WHAT NEEDS TO BE DONE ->
Please repeat exactly, and only, the lines from the one containing "R206: 3.9 (CN204/1, VDD)" through the end of the records below, with no pictures.
···
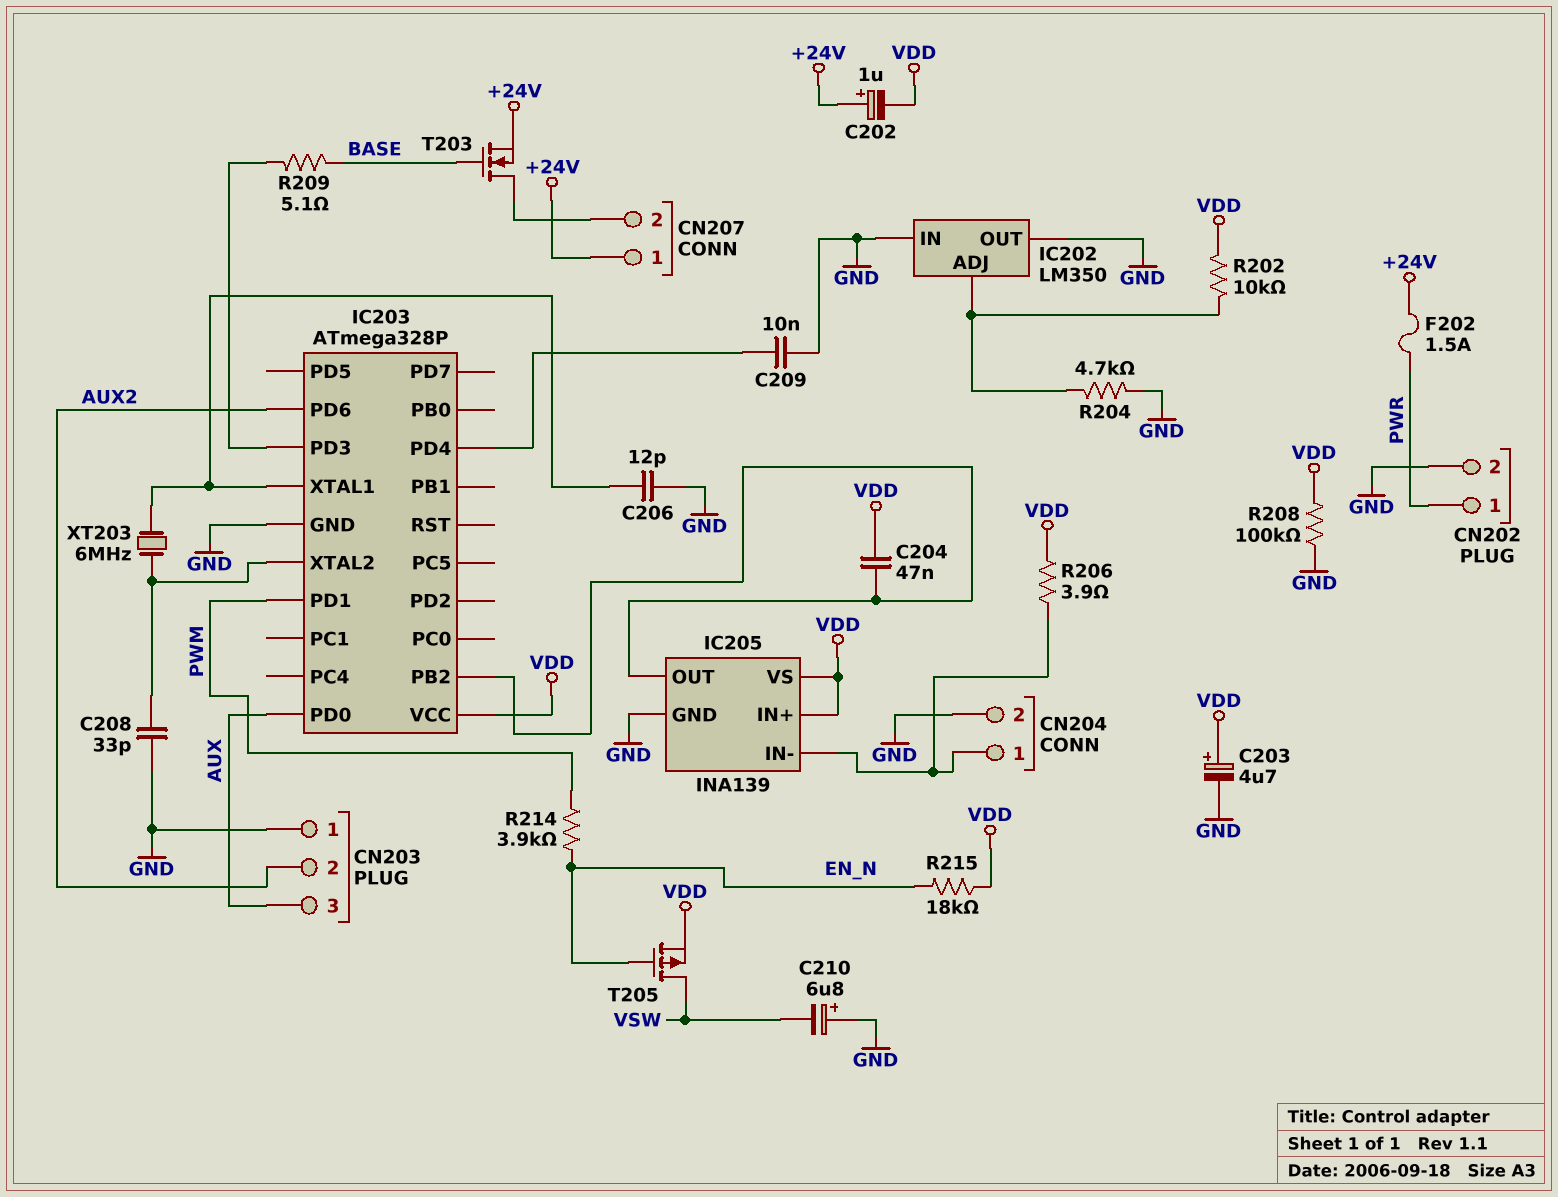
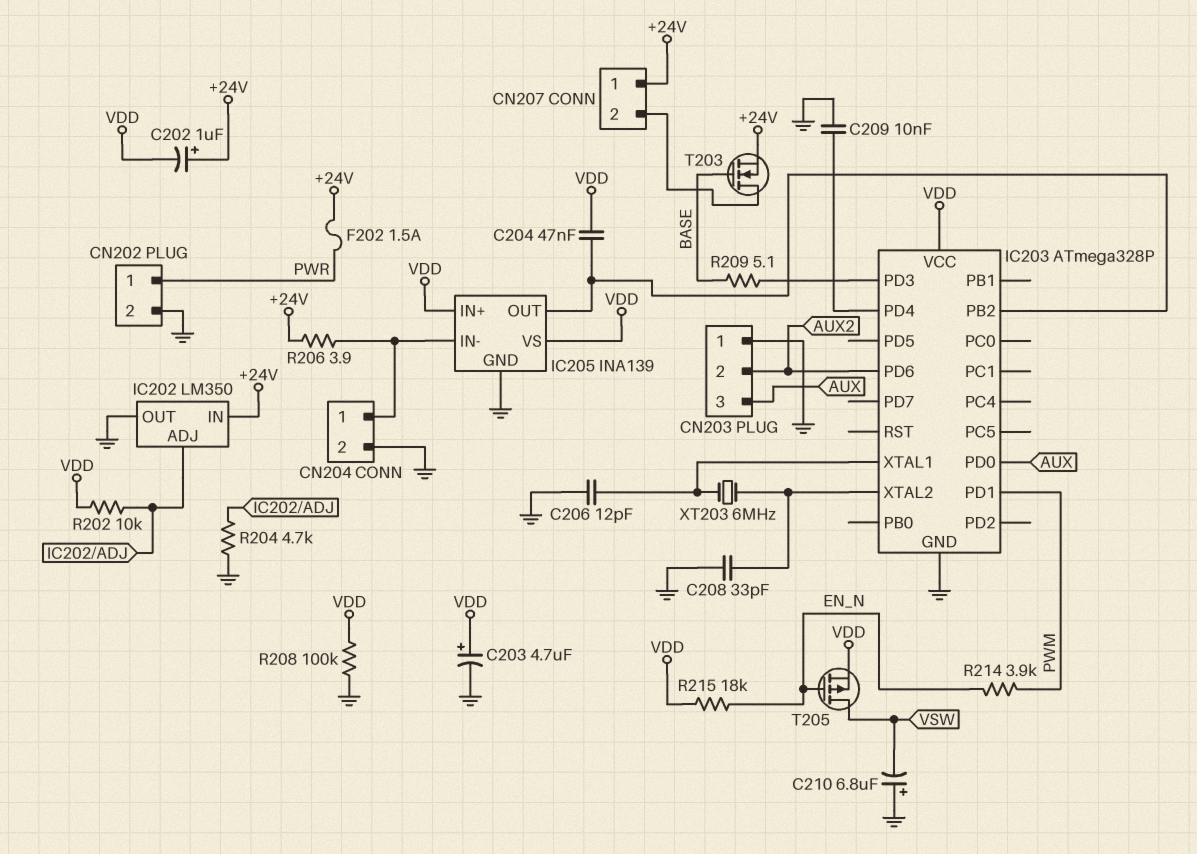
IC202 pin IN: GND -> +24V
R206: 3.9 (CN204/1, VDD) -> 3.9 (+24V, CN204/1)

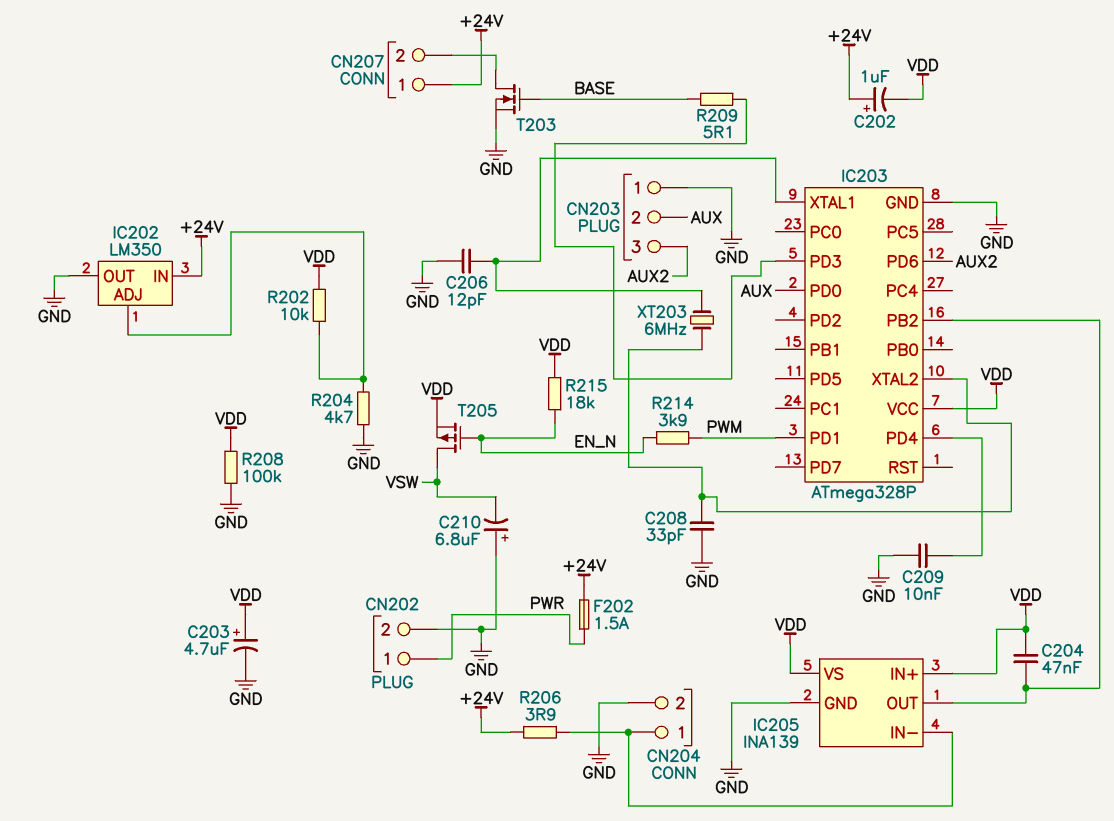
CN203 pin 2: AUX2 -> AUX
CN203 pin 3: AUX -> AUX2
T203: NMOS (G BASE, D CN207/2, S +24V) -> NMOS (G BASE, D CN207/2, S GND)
···
SOLUTION FOR THIS PROBLEM ->
R206: 3.9 (CN204/1, VDD) -> 3.9 (+24V, CN204/1)

CN203 pin 2: AUX2 -> AUX
CN203 pin 3: AUX -> AUX2
T203: NMOS (G BASE, D CN207/2, S +24V) -> NMOS (G BASE, D CN207/2, S GND)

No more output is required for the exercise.